YOUR INSTRUCTIONS:
Needed from the data below: every line from the one with "(578, 82) = (324, 248): none" up to and including the one with "(729, 292) = (597, 153): blue hat -> none", repeated exactly and with nothing else.

BEGIN INPUT DATA

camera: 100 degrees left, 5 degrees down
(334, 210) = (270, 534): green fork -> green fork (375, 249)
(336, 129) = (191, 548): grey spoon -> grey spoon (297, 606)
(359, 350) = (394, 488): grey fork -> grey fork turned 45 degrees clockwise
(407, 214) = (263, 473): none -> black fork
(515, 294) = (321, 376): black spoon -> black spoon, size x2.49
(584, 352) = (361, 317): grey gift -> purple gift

END INPUT DATA
BEGIN INPUT DATA

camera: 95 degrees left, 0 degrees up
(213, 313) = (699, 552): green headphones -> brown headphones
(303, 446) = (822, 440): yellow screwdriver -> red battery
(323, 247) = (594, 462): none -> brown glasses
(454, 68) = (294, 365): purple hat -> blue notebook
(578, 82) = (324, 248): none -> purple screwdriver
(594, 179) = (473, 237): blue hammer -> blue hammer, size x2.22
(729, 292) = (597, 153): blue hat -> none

END INPUT DATA
BEGIN INPUT DATA

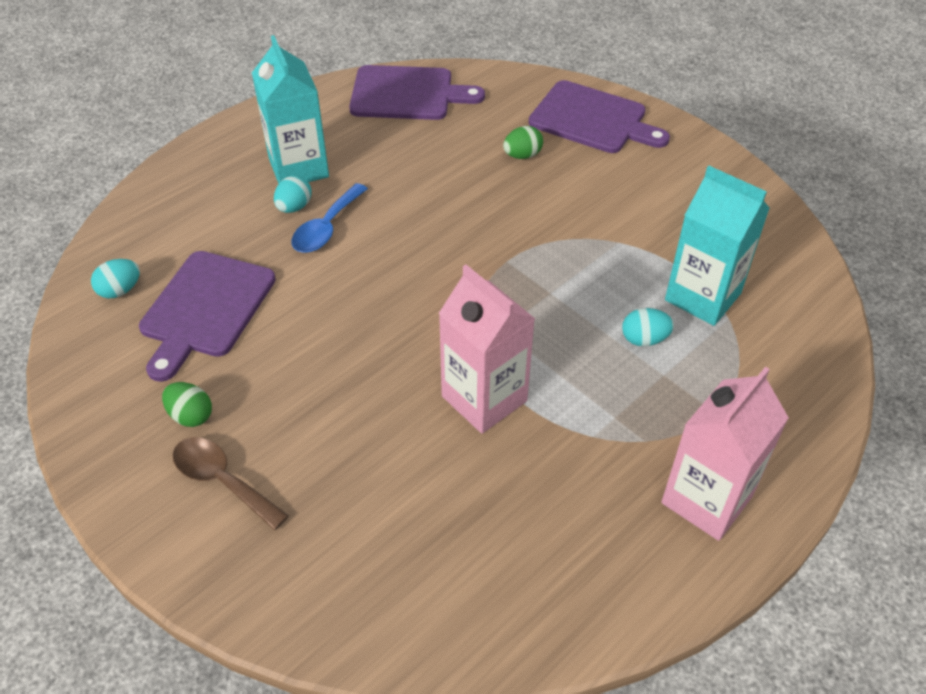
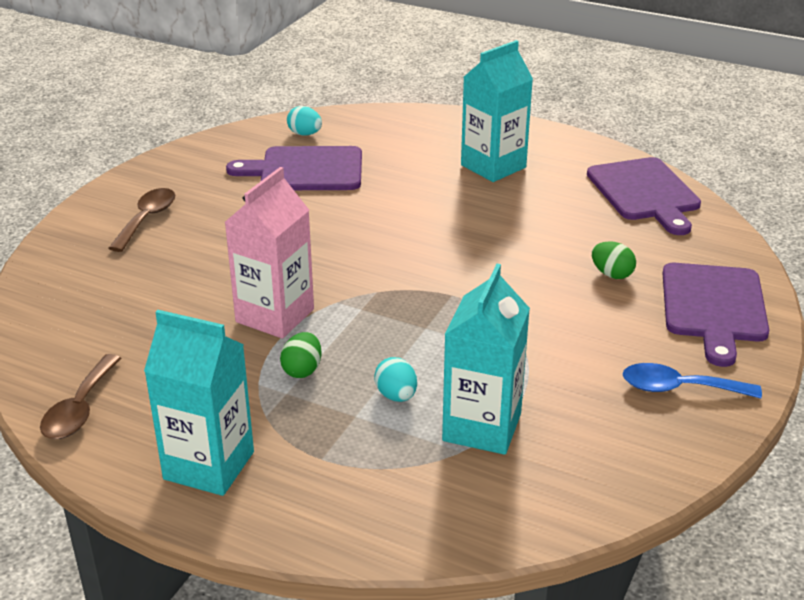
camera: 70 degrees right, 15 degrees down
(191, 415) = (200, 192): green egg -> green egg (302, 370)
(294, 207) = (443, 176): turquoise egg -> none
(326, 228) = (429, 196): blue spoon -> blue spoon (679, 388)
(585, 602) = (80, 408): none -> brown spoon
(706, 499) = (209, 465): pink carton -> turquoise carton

END INPUT DATA

EXERCISE SOLUTION:
(578, 82) = (324, 248): none -> purple screwdriver
(594, 179) = (473, 237): blue hammer -> blue hammer, size x2.22
(729, 292) = (597, 153): blue hat -> none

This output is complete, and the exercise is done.